TASK GOAL:
Write out every entry, unchanged. Skip any picture.

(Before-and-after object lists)
"""

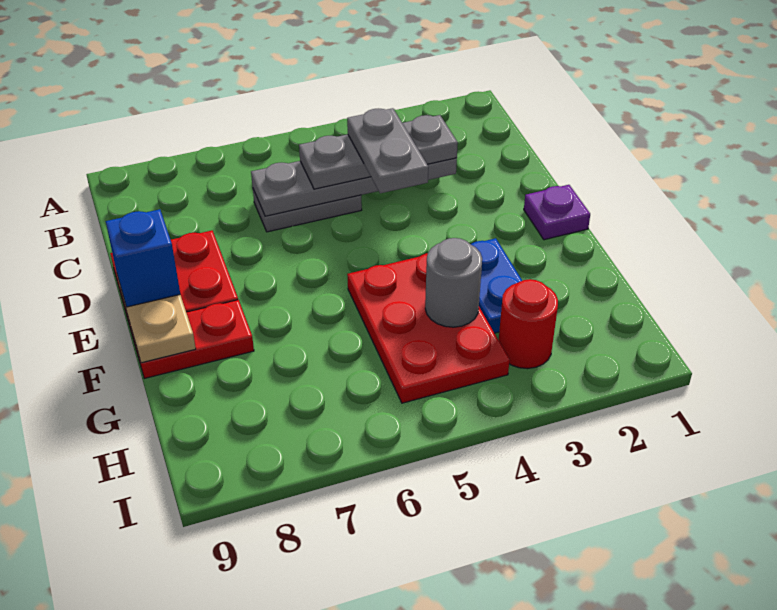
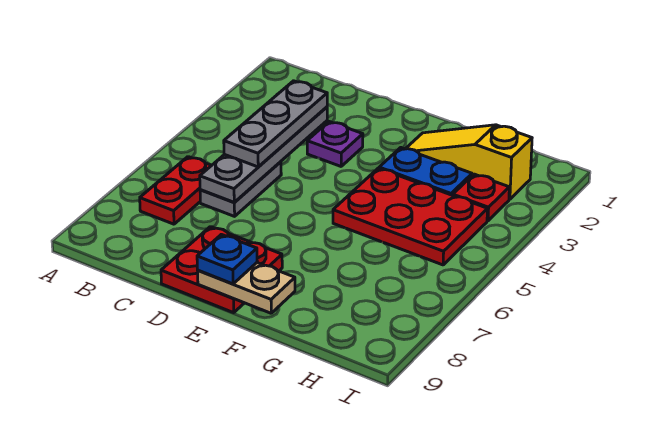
grey plate C4:D4 level 4 -> none
purple plate E1 level 1 -> purple plate D3 level 1
blue brick E9 level 3 -> blue plate E9 level 3
none -> yellow slope F2:H2 level 1 top H
red plate F8:F9 level 1 -> red plate B6:B7 level 1
grey round brick G4 level 2 -> none
red round brick H3 level 1 -> red plate H3 level 1

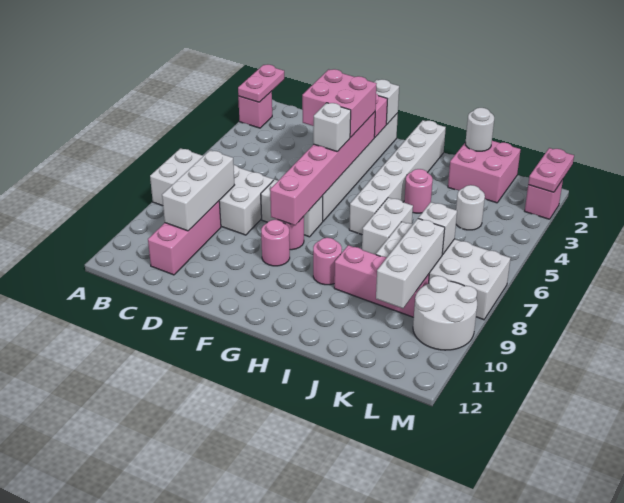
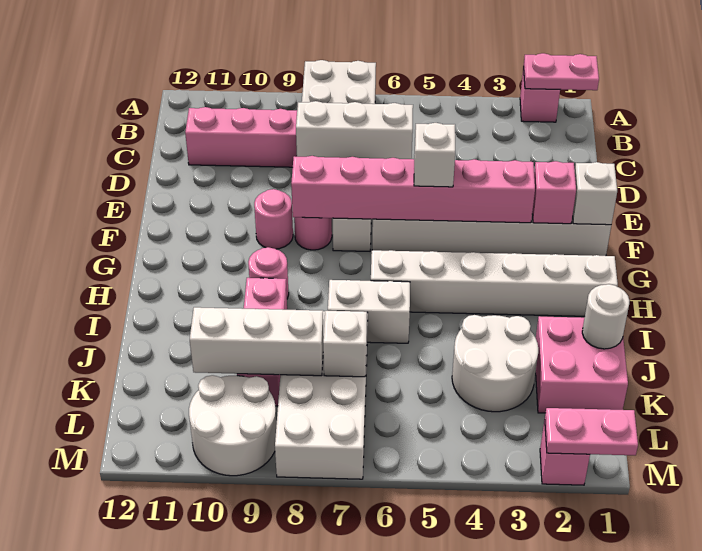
white brick C8:C10 level 2 -> white brick D6:D8 level 2
pink brick E3:F4 level 3 -> none
pink round brick I4 level 1 -> none
white round brick K4 level 1 -> white round brick J3:K4 level 1

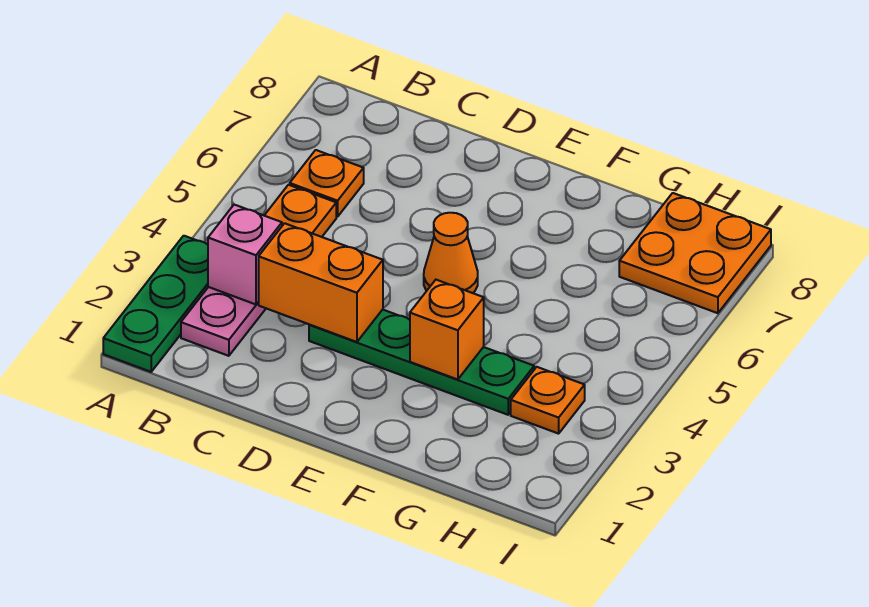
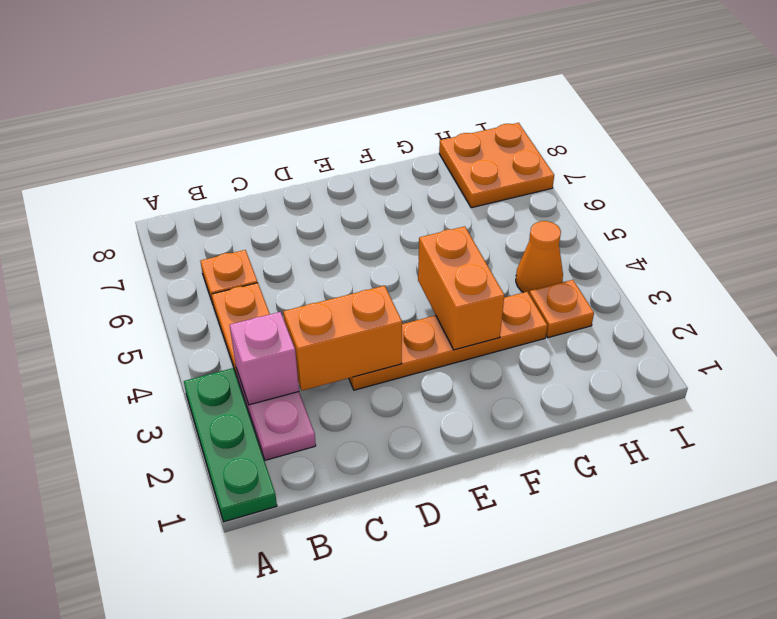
green plate D3:G3 level 1 -> orange plate D3:G3 level 1
orange cone E5 level 1 -> orange cone H4 level 1
orange brick F3 level 2 -> orange brick F3:F4 level 2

"""

ANSWER TO THE EXERCISE:
grey plate C4:D4 level 4 -> none
purple plate E1 level 1 -> purple plate D3 level 1
blue brick E9 level 3 -> blue plate E9 level 3
none -> yellow slope F2:H2 level 1 top H
red plate F8:F9 level 1 -> red plate B6:B7 level 1
grey round brick G4 level 2 -> none
red round brick H3 level 1 -> red plate H3 level 1

white brick C8:C10 level 2 -> white brick D6:D8 level 2
pink brick E3:F4 level 3 -> none
pink round brick I4 level 1 -> none
white round brick K4 level 1 -> white round brick J3:K4 level 1

green plate D3:G3 level 1 -> orange plate D3:G3 level 1
orange cone E5 level 1 -> orange cone H4 level 1
orange brick F3 level 2 -> orange brick F3:F4 level 2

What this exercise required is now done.